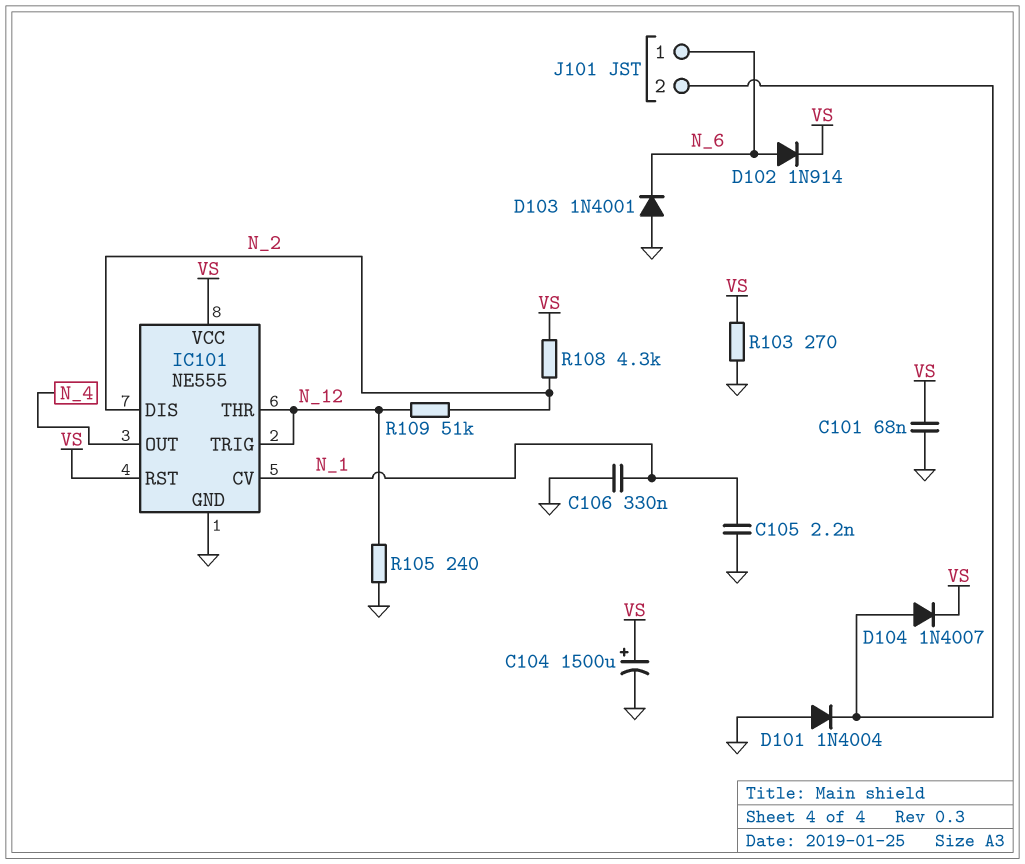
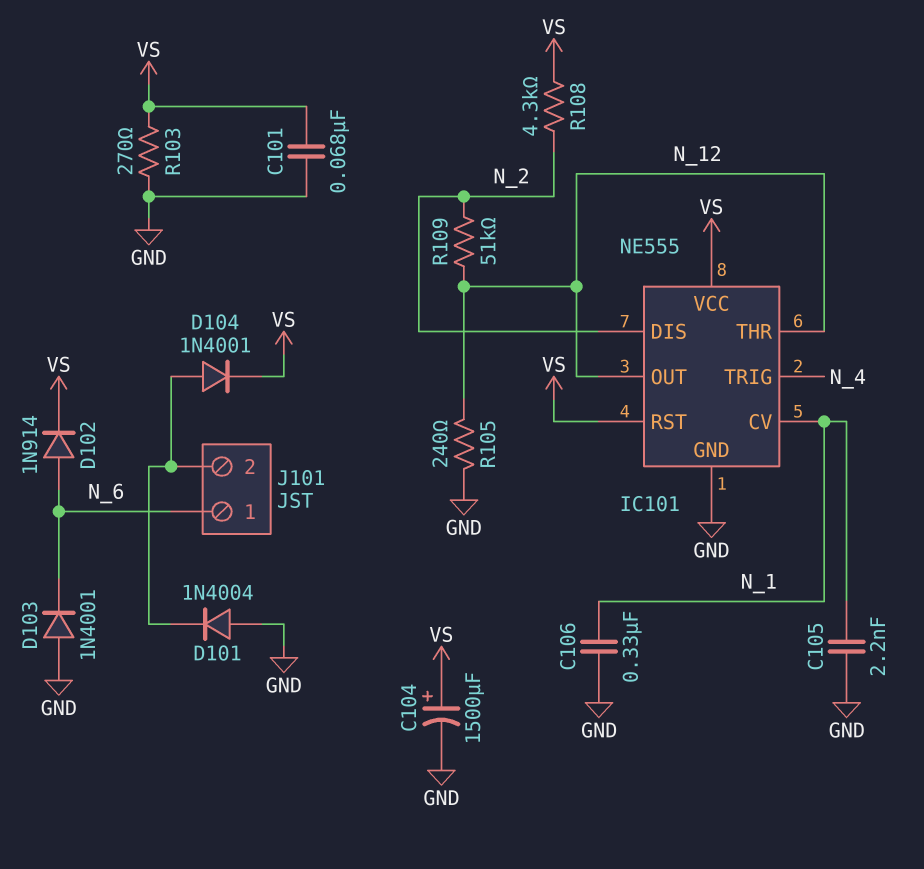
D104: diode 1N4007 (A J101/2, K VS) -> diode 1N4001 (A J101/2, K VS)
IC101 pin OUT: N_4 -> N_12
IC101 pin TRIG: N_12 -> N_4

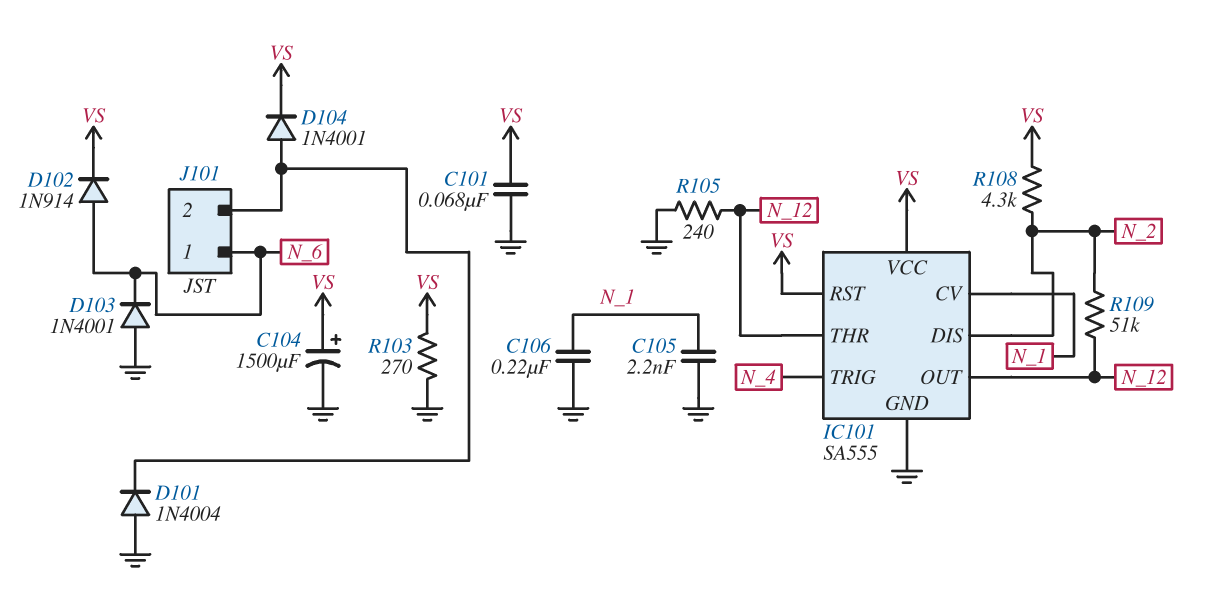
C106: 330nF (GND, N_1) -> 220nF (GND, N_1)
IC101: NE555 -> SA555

#####

**Problem to work on**
When you restate the listing above, give each line word for word but leave out every image.

**Solution**
D104: diode 1N4007 (A J101/2, K VS) -> diode 1N4001 (A J101/2, K VS)
IC101 pin OUT: N_4 -> N_12
IC101 pin TRIG: N_12 -> N_4

C106: 330nF (GND, N_1) -> 220nF (GND, N_1)
IC101: NE555 -> SA555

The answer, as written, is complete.